__Work request__
Could the listing below be returned exactly, with its pictures left out?
== Data below
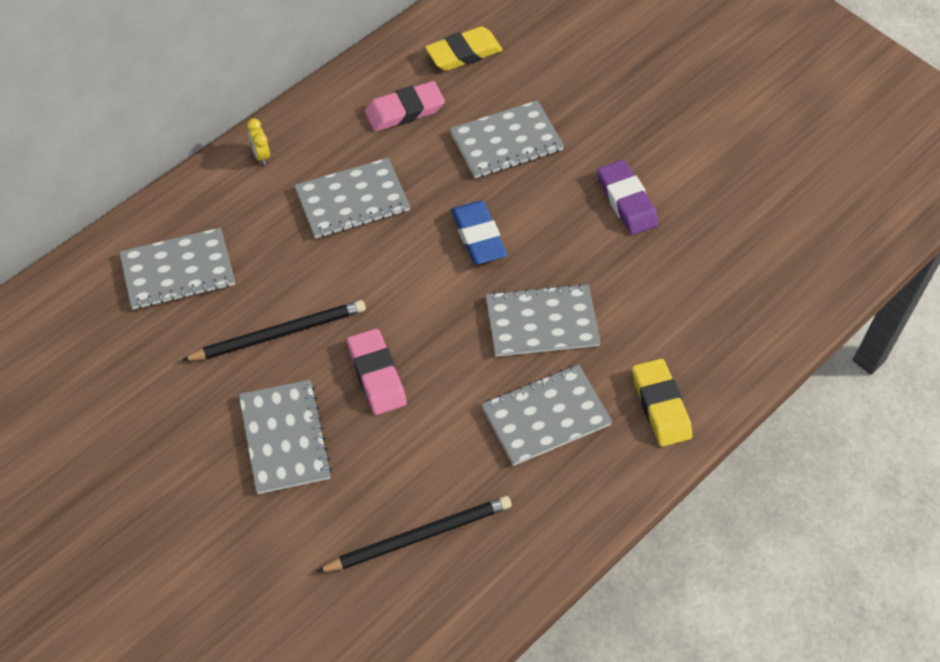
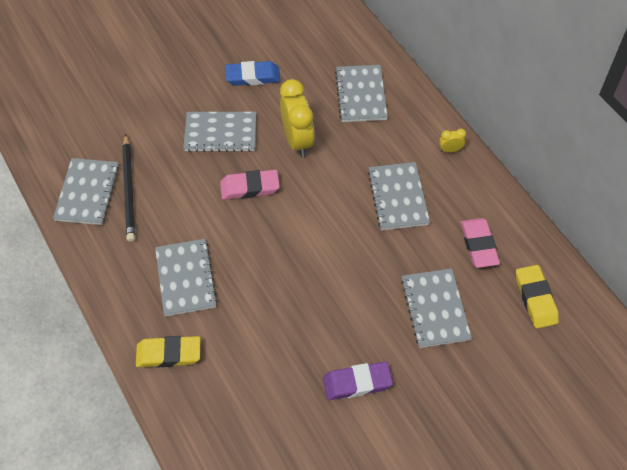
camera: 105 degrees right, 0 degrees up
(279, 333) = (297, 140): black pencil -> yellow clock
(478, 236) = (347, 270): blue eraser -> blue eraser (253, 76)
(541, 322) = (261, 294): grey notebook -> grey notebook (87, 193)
====
__Reply__
camera: 105 degrees right, 0 degrees up
(279, 333) = (297, 140): black pencil -> yellow clock
(478, 236) = (347, 270): blue eraser -> blue eraser (253, 76)
(541, 322) = (261, 294): grey notebook -> grey notebook (87, 193)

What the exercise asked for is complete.